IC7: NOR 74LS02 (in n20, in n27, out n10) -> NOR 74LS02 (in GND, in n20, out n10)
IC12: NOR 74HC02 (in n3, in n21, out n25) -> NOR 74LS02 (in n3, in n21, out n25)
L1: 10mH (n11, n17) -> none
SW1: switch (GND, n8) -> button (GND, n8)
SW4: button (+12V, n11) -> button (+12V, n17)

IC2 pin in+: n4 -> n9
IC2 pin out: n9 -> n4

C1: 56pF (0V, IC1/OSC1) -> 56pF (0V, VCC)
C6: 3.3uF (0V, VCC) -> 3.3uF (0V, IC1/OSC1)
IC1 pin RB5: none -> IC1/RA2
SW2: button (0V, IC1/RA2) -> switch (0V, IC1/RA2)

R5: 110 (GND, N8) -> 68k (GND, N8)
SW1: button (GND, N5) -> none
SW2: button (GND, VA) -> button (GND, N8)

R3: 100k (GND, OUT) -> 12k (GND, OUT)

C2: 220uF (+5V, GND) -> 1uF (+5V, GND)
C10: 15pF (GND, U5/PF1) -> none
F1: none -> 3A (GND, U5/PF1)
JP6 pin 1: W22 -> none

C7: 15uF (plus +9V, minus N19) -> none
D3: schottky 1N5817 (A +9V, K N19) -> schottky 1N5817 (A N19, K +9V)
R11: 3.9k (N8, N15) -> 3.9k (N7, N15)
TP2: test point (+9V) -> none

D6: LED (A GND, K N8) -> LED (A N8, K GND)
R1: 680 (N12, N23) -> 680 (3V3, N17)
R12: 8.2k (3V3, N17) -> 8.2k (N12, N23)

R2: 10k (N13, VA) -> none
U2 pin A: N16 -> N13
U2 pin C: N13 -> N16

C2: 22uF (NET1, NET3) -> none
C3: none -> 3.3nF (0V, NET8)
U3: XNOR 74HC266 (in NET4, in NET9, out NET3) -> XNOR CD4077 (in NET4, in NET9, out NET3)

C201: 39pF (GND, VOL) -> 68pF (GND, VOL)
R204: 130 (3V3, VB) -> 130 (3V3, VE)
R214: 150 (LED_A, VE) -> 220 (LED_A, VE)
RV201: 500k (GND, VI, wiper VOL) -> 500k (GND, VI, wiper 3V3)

· · · · · · ·

• **Task details**
Copy out the whole listing exactly as given.

• **Answer area**
IC7: NOR 74LS02 (in n20, in n27, out n10) -> NOR 74LS02 (in GND, in n20, out n10)
IC12: NOR 74HC02 (in n3, in n21, out n25) -> NOR 74LS02 (in n3, in n21, out n25)
L1: 10mH (n11, n17) -> none
SW1: switch (GND, n8) -> button (GND, n8)
SW4: button (+12V, n11) -> button (+12V, n17)

IC2 pin in+: n4 -> n9
IC2 pin out: n9 -> n4

C1: 56pF (0V, IC1/OSC1) -> 56pF (0V, VCC)
C6: 3.3uF (0V, VCC) -> 3.3uF (0V, IC1/OSC1)
IC1 pin RB5: none -> IC1/RA2
SW2: button (0V, IC1/RA2) -> switch (0V, IC1/RA2)

R5: 110 (GND, N8) -> 68k (GND, N8)
SW1: button (GND, N5) -> none
SW2: button (GND, VA) -> button (GND, N8)

R3: 100k (GND, OUT) -> 12k (GND, OUT)

C2: 220uF (+5V, GND) -> 1uF (+5V, GND)
C10: 15pF (GND, U5/PF1) -> none
F1: none -> 3A (GND, U5/PF1)
JP6 pin 1: W22 -> none

C7: 15uF (plus +9V, minus N19) -> none
D3: schottky 1N5817 (A +9V, K N19) -> schottky 1N5817 (A N19, K +9V)
R11: 3.9k (N8, N15) -> 3.9k (N7, N15)
TP2: test point (+9V) -> none

D6: LED (A GND, K N8) -> LED (A N8, K GND)
R1: 680 (N12, N23) -> 680 (3V3, N17)
R12: 8.2k (3V3, N17) -> 8.2k (N12, N23)

R2: 10k (N13, VA) -> none
U2 pin A: N16 -> N13
U2 pin C: N13 -> N16

C2: 22uF (NET1, NET3) -> none
C3: none -> 3.3nF (0V, NET8)
U3: XNOR 74HC266 (in NET4, in NET9, out NET3) -> XNOR CD4077 (in NET4, in NET9, out NET3)

C201: 39pF (GND, VOL) -> 68pF (GND, VOL)
R204: 130 (3V3, VB) -> 130 (3V3, VE)
R214: 150 (LED_A, VE) -> 220 (LED_A, VE)
RV201: 500k (GND, VI, wiper VOL) -> 500k (GND, VI, wiper 3V3)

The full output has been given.